• **Your task**: Please transcribe exactly, and only, the lines of the data below between the line holding "BT3: 7.4V (plus" and the line holding "C12: 15nF (W12, W21) -> 150nF (W12, W21)", inclusive.
-- Data for this exercise follows --
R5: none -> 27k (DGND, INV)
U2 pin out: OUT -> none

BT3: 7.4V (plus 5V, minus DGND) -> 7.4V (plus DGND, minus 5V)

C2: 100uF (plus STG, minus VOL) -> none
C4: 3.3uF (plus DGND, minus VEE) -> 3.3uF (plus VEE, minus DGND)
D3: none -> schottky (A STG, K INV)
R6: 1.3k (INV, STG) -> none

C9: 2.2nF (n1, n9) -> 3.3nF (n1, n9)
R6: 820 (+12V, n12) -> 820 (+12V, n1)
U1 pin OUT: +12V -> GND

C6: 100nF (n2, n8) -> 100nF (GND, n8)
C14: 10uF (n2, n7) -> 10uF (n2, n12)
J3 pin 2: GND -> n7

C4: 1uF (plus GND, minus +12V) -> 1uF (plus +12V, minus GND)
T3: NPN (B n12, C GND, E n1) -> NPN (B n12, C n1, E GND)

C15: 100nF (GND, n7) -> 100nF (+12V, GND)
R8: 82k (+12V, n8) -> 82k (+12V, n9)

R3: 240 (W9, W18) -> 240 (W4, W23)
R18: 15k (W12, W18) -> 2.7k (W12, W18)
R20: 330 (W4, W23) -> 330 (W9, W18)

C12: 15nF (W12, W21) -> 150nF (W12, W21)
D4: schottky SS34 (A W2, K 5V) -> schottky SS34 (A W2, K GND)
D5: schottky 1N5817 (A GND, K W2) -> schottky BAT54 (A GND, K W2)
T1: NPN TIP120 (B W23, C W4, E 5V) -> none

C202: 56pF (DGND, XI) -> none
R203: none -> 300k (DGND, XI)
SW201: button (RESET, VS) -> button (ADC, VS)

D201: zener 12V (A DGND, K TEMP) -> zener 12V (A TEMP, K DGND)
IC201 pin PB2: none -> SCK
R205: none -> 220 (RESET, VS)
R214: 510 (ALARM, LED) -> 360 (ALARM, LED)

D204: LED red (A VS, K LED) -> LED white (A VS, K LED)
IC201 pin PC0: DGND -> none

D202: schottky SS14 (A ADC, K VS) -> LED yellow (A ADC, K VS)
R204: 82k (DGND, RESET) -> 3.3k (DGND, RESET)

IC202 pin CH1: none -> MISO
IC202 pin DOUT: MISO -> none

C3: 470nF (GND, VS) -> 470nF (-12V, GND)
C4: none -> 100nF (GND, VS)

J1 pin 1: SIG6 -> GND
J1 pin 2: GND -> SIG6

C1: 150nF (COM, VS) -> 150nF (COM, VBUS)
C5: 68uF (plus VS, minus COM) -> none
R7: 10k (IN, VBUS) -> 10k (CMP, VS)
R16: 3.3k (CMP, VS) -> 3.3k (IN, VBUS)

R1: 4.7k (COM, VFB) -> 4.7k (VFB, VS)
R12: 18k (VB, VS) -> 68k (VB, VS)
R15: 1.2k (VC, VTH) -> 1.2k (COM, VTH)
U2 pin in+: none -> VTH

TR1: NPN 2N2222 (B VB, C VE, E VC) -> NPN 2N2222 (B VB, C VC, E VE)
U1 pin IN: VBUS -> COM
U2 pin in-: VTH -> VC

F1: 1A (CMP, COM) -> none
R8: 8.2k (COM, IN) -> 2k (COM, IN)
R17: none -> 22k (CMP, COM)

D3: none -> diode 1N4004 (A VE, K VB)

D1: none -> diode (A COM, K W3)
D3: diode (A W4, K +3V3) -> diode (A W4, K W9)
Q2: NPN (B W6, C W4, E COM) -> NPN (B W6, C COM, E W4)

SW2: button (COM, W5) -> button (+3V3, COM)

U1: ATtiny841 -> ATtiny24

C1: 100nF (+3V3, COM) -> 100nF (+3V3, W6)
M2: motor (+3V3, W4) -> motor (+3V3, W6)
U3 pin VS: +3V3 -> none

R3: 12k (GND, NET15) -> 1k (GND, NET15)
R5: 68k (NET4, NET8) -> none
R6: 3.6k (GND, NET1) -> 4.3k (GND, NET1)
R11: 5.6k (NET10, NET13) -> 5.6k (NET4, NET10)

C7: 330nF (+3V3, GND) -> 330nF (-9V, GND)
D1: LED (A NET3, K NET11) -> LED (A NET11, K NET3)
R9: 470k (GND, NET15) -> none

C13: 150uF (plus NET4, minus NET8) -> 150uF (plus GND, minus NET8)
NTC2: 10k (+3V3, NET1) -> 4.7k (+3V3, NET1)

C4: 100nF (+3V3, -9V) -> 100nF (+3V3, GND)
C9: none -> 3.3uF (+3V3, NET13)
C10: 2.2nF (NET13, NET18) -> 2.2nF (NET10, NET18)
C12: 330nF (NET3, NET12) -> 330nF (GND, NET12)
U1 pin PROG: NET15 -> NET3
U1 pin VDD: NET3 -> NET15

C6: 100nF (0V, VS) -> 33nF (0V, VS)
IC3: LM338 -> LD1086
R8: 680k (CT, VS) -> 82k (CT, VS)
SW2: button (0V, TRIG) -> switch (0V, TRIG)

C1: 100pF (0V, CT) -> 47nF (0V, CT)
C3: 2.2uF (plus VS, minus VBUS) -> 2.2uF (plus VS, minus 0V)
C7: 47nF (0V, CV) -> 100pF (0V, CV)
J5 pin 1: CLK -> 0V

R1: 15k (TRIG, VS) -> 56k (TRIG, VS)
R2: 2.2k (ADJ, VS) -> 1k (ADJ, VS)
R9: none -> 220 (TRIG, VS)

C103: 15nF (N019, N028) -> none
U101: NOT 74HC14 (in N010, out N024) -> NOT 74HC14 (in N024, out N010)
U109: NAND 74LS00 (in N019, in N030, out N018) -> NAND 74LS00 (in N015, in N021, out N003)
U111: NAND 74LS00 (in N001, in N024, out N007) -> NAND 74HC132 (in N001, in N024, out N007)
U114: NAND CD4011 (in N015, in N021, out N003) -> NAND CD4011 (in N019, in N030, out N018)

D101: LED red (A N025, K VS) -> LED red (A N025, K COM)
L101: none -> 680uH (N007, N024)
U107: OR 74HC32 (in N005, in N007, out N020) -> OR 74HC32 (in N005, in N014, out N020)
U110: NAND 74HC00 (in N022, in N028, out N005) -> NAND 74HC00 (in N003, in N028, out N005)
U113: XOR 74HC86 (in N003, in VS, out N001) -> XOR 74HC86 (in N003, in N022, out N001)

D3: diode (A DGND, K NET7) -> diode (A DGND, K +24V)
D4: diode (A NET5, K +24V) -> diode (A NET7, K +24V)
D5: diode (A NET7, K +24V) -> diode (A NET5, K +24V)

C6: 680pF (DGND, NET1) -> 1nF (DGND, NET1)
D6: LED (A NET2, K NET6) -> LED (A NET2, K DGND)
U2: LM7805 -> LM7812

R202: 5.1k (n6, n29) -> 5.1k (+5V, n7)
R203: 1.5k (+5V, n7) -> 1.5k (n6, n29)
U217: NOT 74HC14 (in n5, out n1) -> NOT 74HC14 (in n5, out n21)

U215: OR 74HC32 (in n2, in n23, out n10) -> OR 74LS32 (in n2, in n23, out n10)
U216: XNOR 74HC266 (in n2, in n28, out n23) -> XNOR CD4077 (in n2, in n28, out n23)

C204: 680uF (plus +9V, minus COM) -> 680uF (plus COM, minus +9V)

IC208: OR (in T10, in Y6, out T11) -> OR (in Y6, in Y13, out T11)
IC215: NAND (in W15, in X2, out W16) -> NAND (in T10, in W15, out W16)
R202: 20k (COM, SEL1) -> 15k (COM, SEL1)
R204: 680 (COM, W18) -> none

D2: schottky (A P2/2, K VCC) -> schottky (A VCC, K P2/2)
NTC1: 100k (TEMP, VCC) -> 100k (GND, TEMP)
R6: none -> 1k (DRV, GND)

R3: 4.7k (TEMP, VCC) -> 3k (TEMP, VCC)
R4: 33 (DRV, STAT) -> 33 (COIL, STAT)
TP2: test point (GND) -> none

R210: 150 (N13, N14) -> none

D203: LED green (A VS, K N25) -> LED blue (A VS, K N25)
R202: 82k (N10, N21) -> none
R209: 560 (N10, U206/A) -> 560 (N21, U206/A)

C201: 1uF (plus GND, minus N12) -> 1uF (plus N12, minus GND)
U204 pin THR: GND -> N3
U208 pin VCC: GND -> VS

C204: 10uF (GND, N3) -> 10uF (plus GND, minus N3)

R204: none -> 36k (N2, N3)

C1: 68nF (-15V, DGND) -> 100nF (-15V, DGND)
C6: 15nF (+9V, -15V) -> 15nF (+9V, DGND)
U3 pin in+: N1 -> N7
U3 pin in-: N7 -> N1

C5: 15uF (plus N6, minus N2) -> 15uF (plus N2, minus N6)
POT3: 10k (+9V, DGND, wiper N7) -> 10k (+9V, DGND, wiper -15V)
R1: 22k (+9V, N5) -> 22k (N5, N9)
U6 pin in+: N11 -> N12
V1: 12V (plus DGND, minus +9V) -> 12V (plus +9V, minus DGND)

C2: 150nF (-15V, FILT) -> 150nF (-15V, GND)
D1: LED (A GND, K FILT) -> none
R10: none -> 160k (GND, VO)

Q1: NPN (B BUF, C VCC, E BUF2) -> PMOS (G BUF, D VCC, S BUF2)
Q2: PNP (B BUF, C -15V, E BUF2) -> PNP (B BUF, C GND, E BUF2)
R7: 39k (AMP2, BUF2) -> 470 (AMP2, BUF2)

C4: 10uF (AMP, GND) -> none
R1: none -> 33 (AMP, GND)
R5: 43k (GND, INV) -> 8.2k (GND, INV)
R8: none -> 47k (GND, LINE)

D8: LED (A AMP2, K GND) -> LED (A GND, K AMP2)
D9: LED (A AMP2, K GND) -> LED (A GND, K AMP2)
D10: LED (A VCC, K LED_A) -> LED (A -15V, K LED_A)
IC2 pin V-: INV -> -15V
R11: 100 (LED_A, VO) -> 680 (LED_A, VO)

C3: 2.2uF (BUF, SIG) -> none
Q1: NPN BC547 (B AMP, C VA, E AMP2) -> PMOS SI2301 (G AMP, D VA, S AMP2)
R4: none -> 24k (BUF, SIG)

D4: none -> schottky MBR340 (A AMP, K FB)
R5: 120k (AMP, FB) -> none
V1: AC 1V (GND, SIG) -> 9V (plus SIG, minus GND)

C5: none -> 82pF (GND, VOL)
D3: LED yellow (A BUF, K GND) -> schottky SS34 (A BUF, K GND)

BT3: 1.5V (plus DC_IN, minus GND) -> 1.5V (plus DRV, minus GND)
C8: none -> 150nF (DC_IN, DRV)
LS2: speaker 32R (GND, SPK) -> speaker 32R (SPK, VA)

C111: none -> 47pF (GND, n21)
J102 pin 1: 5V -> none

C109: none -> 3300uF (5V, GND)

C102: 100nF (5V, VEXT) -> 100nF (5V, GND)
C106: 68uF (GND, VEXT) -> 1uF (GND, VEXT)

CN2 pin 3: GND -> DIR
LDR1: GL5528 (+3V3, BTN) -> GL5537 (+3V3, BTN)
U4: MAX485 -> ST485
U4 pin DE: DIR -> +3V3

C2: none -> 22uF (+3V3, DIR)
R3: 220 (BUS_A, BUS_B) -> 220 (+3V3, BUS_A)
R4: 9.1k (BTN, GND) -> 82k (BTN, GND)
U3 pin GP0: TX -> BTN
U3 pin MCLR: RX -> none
-- Data for this exercise concluded --
• **Answer space**:
BT3: 7.4V (plus 5V, minus DGND) -> 7.4V (plus DGND, minus 5V)

C2: 100uF (plus STG, minus VOL) -> none
C4: 3.3uF (plus DGND, minus VEE) -> 3.3uF (plus VEE, minus DGND)
D3: none -> schottky (A STG, K INV)
R6: 1.3k (INV, STG) -> none

C9: 2.2nF (n1, n9) -> 3.3nF (n1, n9)
R6: 820 (+12V, n12) -> 820 (+12V, n1)
U1 pin OUT: +12V -> GND

C6: 100nF (n2, n8) -> 100nF (GND, n8)
C14: 10uF (n2, n7) -> 10uF (n2, n12)
J3 pin 2: GND -> n7

C4: 1uF (plus GND, minus +12V) -> 1uF (plus +12V, minus GND)
T3: NPN (B n12, C GND, E n1) -> NPN (B n12, C n1, E GND)

C15: 100nF (GND, n7) -> 100nF (+12V, GND)
R8: 82k (+12V, n8) -> 82k (+12V, n9)

R3: 240 (W9, W18) -> 240 (W4, W23)
R18: 15k (W12, W18) -> 2.7k (W12, W18)
R20: 330 (W4, W23) -> 330 (W9, W18)

C12: 15nF (W12, W21) -> 150nF (W12, W21)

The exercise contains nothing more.